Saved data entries
--------

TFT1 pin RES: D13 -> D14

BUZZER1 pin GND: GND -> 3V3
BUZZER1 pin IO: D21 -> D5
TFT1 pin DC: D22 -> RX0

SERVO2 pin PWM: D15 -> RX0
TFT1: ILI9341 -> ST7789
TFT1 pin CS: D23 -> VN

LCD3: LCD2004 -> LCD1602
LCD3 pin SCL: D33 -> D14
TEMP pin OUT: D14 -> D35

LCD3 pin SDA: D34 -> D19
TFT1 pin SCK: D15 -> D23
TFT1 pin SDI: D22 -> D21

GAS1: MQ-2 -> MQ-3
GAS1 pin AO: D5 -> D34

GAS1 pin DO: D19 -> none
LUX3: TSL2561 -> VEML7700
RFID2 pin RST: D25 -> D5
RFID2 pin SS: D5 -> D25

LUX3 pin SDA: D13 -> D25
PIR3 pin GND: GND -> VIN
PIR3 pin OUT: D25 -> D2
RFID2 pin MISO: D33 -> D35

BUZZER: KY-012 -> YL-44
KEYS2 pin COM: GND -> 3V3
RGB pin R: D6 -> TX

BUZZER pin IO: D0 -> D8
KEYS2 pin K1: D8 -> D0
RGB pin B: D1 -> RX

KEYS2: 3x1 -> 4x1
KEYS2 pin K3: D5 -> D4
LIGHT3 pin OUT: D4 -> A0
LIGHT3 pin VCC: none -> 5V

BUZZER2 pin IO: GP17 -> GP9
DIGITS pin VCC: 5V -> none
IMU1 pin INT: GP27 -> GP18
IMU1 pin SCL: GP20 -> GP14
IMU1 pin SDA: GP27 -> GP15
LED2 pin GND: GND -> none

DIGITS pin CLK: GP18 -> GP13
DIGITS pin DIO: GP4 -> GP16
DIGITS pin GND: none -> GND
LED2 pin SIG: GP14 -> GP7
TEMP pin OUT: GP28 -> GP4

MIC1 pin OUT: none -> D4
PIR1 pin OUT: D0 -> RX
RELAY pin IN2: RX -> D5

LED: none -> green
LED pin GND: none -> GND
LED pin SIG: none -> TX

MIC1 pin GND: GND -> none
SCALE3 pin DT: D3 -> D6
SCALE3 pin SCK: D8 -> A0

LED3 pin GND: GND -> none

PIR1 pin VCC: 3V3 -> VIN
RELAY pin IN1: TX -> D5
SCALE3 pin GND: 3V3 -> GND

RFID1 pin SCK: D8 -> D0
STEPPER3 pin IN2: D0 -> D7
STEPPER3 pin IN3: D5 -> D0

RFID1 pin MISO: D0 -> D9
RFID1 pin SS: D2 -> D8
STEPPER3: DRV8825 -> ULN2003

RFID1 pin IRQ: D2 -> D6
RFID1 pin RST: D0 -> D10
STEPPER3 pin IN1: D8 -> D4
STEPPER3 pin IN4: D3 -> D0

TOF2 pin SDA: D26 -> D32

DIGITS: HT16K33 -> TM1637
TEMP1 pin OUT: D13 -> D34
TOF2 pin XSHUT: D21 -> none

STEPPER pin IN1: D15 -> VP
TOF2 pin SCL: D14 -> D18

--------

Task to carry out:
Where the line containing "RFID1 pin IRQ: D2 -> D6" appears in the records above, begin copying and continue through the last line; copy each line exactly and include no others.

Expected output:
RFID1 pin IRQ: D2 -> D6
RFID1 pin RST: D0 -> D10
STEPPER3 pin IN1: D8 -> D4
STEPPER3 pin IN4: D3 -> D0

TOF2 pin SDA: D26 -> D32

DIGITS: HT16K33 -> TM1637
TEMP1 pin OUT: D13 -> D34
TOF2 pin XSHUT: D21 -> none

STEPPER pin IN1: D15 -> VP
TOF2 pin SCL: D14 -> D18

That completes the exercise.